(Items from a data source)
- - - - -
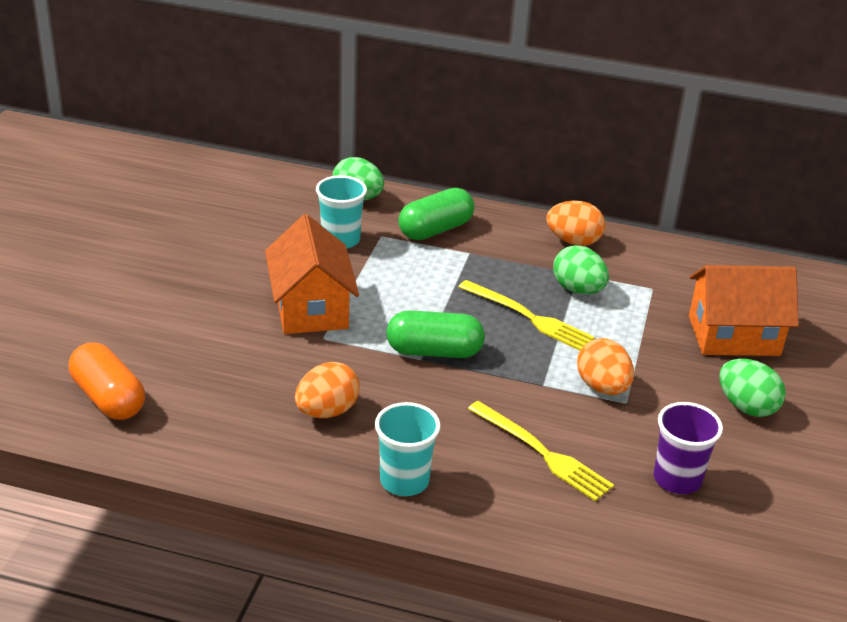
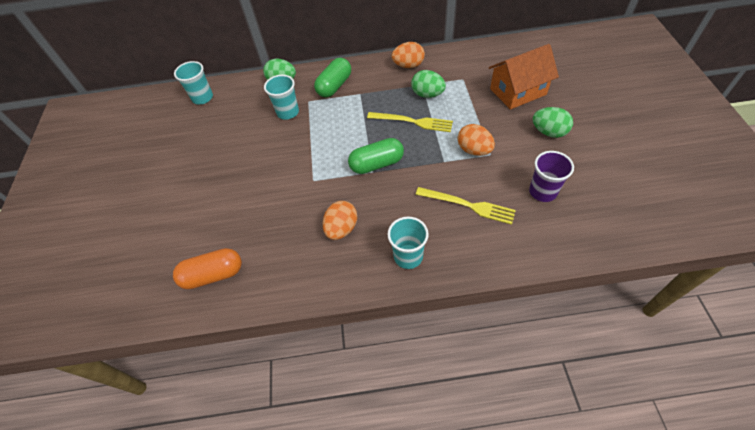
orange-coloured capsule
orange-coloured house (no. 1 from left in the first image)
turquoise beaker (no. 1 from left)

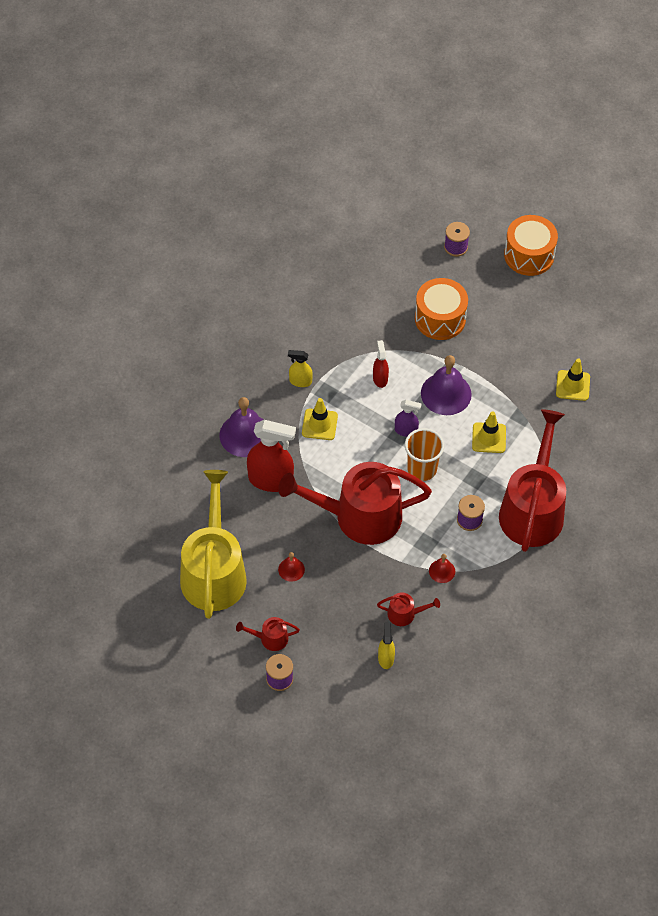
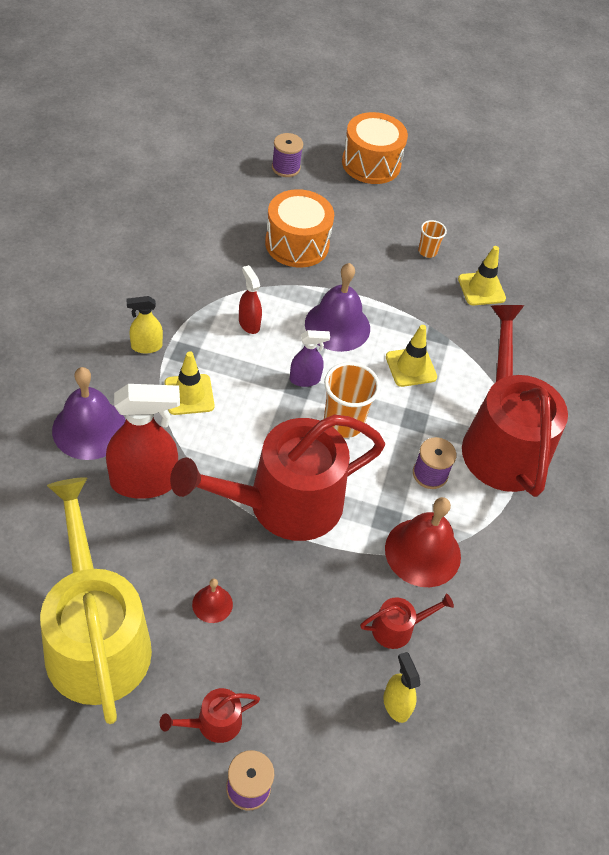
red bell (no. 2 from left)
orange-coloured beaker (no. 2 from left)

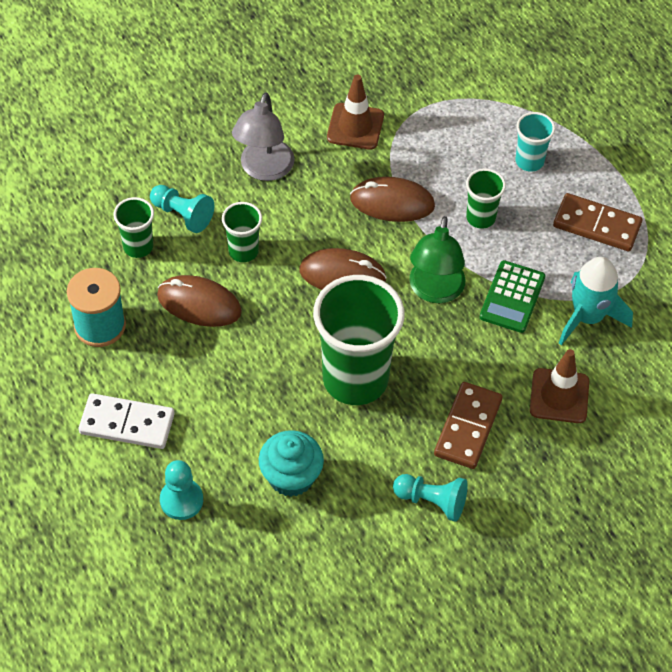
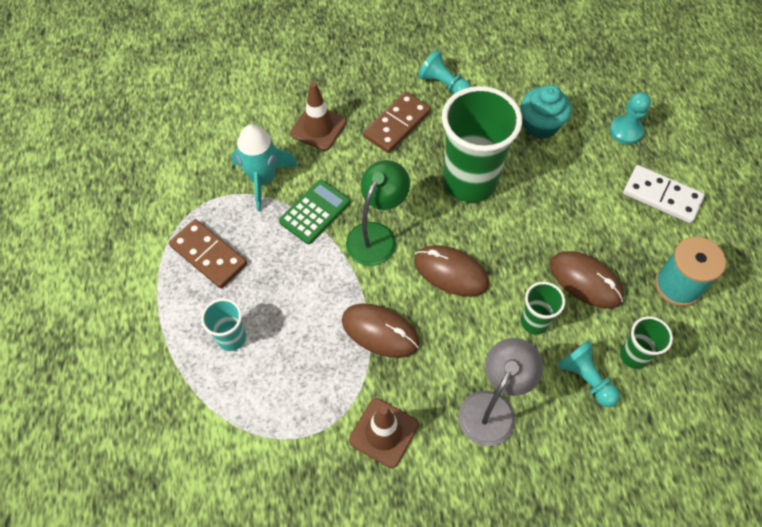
leaf-green beaker (no. 4 from left in the first image)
- - - - -
WHAT THE EXERCISE ASKS:
Go through the records above and copy every line holding the word "image".

REPLY:
orange-coloured house (no. 1 from left in the first image)
leaf-green beaker (no. 4 from left in the first image)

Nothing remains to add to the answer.